- [Exercise instructions] Exact repetition is the task: copy every entry below.

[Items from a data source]
===
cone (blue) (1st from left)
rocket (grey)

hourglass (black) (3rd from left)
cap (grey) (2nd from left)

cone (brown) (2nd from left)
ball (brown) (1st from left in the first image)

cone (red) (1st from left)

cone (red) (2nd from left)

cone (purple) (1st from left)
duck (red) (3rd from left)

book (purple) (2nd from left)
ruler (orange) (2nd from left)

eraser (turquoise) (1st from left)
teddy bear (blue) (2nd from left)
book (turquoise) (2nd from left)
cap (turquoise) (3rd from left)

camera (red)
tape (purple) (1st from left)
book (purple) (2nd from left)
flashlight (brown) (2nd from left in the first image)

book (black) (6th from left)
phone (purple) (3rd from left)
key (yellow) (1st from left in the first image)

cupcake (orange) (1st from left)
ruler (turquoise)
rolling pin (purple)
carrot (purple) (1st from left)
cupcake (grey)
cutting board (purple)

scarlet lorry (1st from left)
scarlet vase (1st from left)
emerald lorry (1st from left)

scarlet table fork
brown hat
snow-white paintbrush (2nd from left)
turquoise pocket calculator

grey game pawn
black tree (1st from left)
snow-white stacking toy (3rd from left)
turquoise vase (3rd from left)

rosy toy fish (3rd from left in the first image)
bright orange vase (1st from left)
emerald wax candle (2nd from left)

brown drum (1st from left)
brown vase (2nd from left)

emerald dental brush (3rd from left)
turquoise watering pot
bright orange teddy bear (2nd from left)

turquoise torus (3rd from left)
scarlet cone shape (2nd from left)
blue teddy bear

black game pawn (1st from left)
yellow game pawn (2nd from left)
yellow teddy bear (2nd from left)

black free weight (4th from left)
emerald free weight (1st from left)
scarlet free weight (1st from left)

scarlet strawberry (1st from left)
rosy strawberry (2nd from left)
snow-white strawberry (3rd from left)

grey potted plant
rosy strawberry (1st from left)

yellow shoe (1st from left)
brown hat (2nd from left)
===
- [Solution for this task]
cone (blue) (1st from left)
rocket (grey)

hourglass (black) (3rd from left)
cap (grey) (2nd from left)

cone (brown) (2nd from left)
ball (brown) (1st from left in the first image)

cone (red) (1st from left)

cone (red) (2nd from left)

cone (purple) (1st from left)
duck (red) (3rd from left)

book (purple) (2nd from left)
ruler (orange) (2nd from left)

eraser (turquoise) (1st from left)
teddy bear (blue) (2nd from left)
book (turquoise) (2nd from left)
cap (turquoise) (3rd from left)

camera (red)
tape (purple) (1st from left)
book (purple) (2nd from left)
flashlight (brown) (2nd from left in the first image)

book (black) (6th from left)
phone (purple) (3rd from left)
key (yellow) (1st from left in the first image)

cupcake (orange) (1st from left)
ruler (turquoise)
rolling pin (purple)
carrot (purple) (1st from left)
cupcake (grey)
cutting board (purple)

scarlet lorry (1st from left)
scarlet vase (1st from left)
emerald lorry (1st from left)

scarlet table fork
brown hat
snow-white paintbrush (2nd from left)
turquoise pocket calculator

grey game pawn
black tree (1st from left)
snow-white stacking toy (3rd from left)
turquoise vase (3rd from left)

rosy toy fish (3rd from left in the first image)
bright orange vase (1st from left)
emerald wax candle (2nd from left)

brown drum (1st from left)
brown vase (2nd from left)

emerald dental brush (3rd from left)
turquoise watering pot
bright orange teddy bear (2nd from left)

turquoise torus (3rd from left)
scarlet cone shape (2nd from left)
blue teddy bear

black game pawn (1st from left)
yellow game pawn (2nd from left)
yellow teddy bear (2nd from left)

black free weight (4th from left)
emerald free weight (1st from left)
scarlet free weight (1st from left)

scarlet strawberry (1st from left)
rosy strawberry (2nd from left)
snow-white strawberry (3rd from left)

grey potted plant
rosy strawberry (1st from left)

yellow shoe (1st from left)
brown hat (2nd from left)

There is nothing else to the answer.